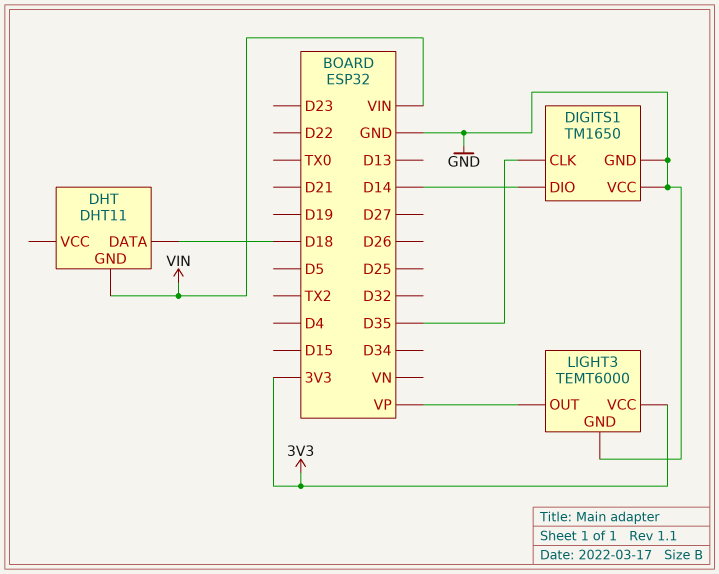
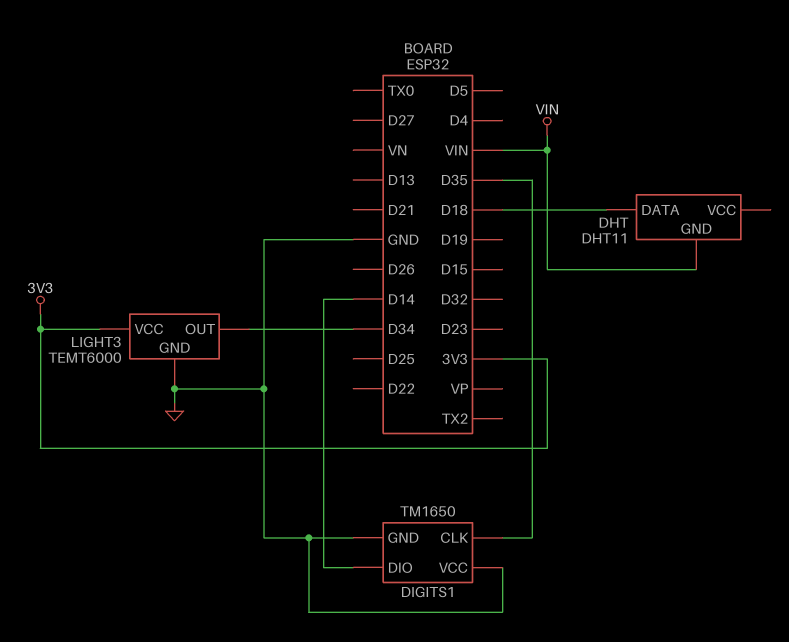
LIGHT3 pin OUT: VP -> D34

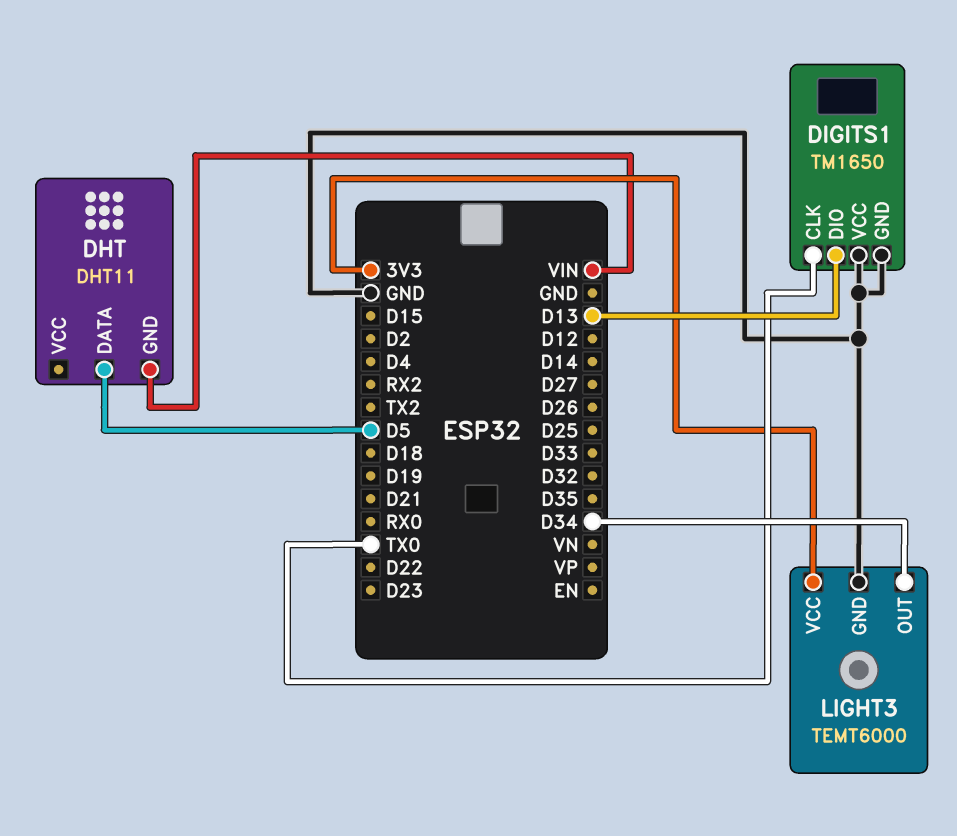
DHT pin DATA: D18 -> D5
DIGITS1 pin CLK: D35 -> TX0
DIGITS1 pin DIO: D14 -> D13

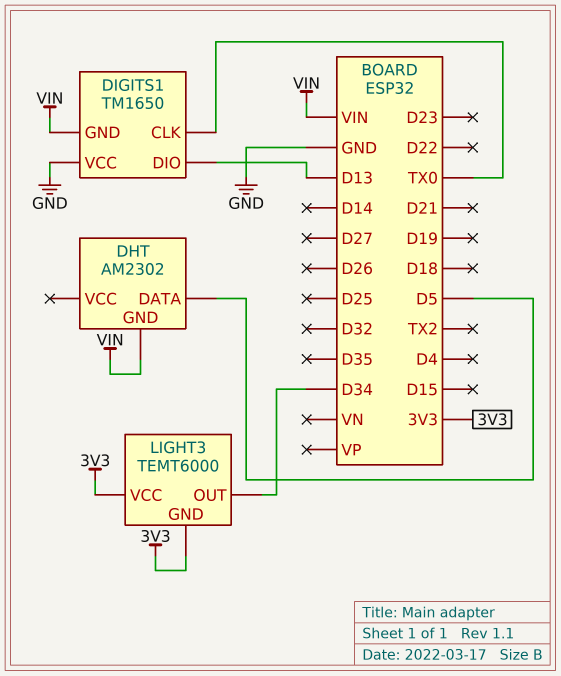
DHT: DHT11 -> AM2302
DIGITS1 pin GND: GND -> VIN
LIGHT3 pin GND: GND -> 3V3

__WHAT YOU WILL DO__: Restate the material word for word; no picture should appear in the copy.

__SOLUTION__:
LIGHT3 pin OUT: VP -> D34

DHT pin DATA: D18 -> D5
DIGITS1 pin CLK: D35 -> TX0
DIGITS1 pin DIO: D14 -> D13

DHT: DHT11 -> AM2302
DIGITS1 pin GND: GND -> VIN
LIGHT3 pin GND: GND -> 3V3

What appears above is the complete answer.